▸ **Task details**
Your task is to restate exactly the lines from the one holding "purple plate D10:D11" to the end of the entries below, inclusive.

▸ **Supplied material**
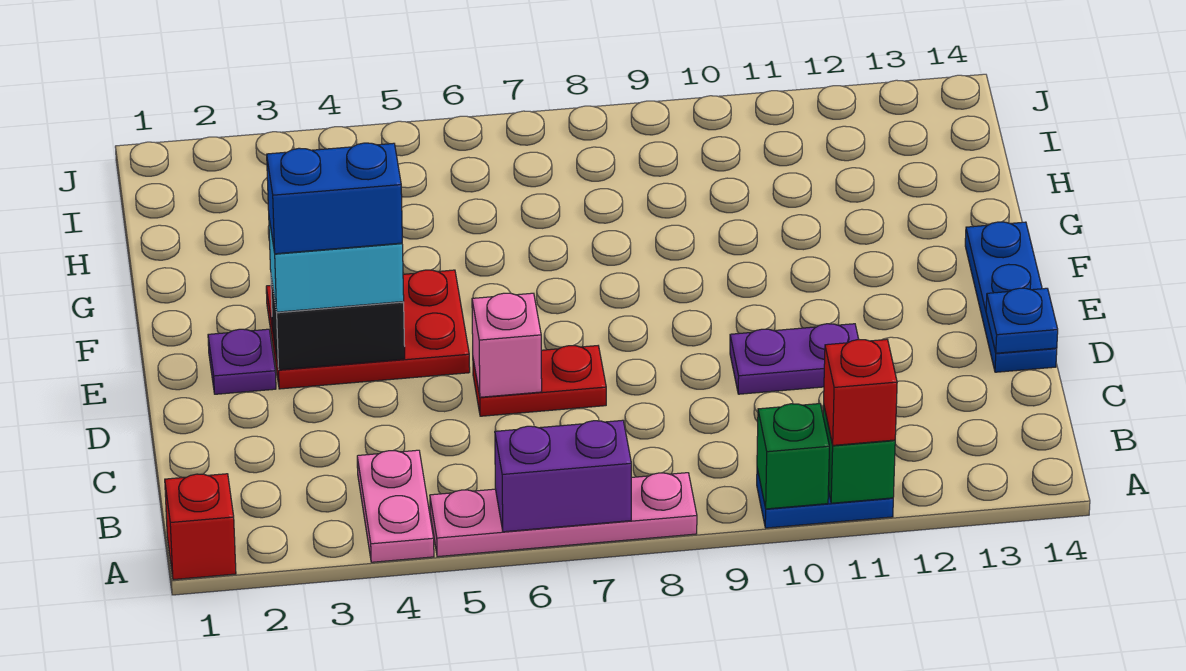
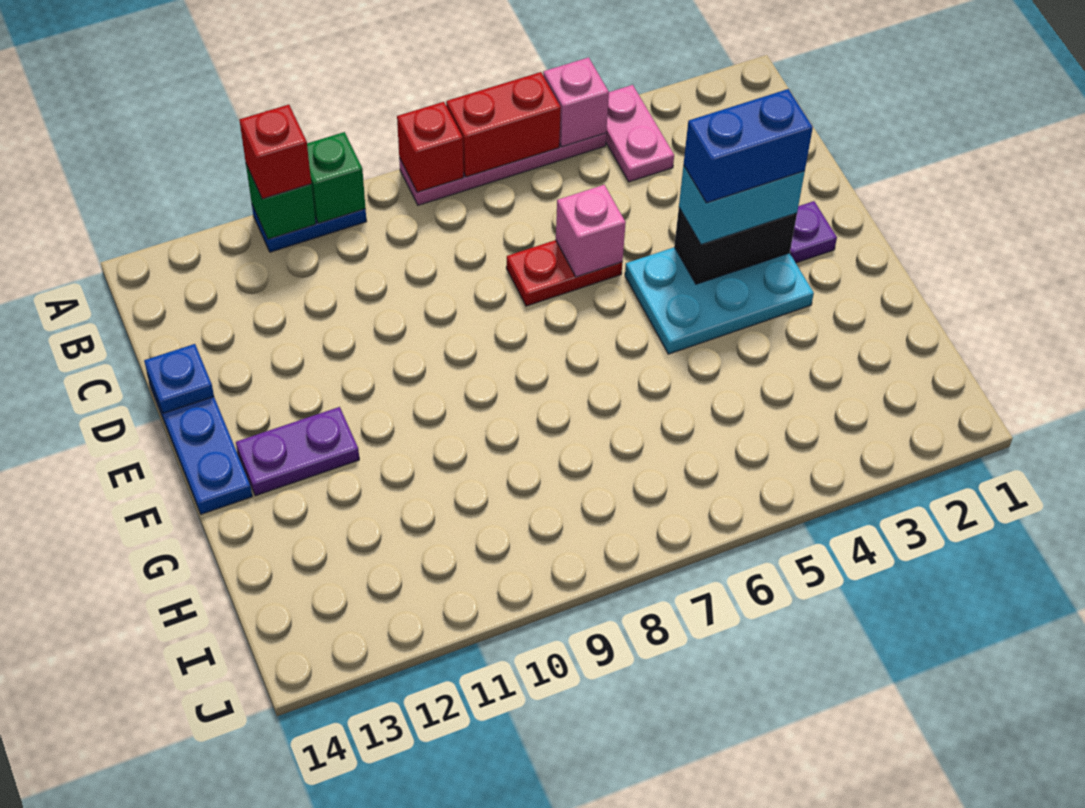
red brick A1 level 1 -> red brick A8 level 2
none -> pink brick A5 level 2
purple brick A6:A7 level 2 -> red brick A6:A7 level 2
purple plate D10:D11 level 1 -> purple plate F12:F13 level 1
red plate E3:F5 level 1 -> cyan plate E3:F5 level 1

▸ **Task answer**
purple plate D10:D11 level 1 -> purple plate F12:F13 level 1
red plate E3:F5 level 1 -> cyan plate E3:F5 level 1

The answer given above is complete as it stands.